*** Opening of GIVEN INFORMATION ***
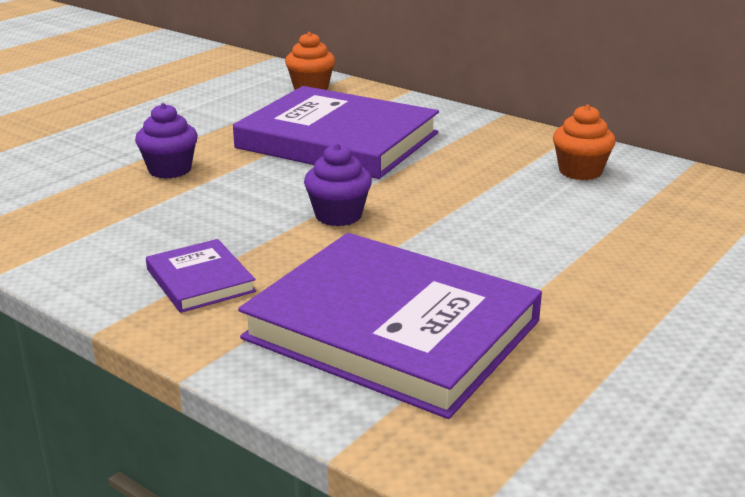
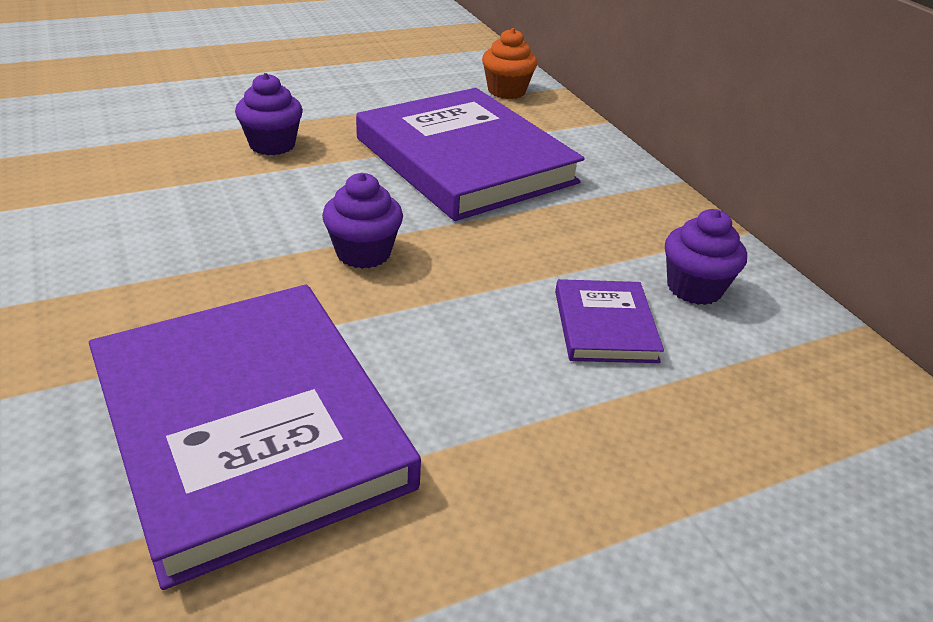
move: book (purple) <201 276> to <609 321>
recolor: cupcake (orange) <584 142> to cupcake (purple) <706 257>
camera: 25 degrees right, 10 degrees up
*** Close of GIVEN INFORMATION ***
- **WHAT THIS TASK INVOLVES**: Give only the number of lines in the material above that hold the word "purple".

- **SOLUTION**: 2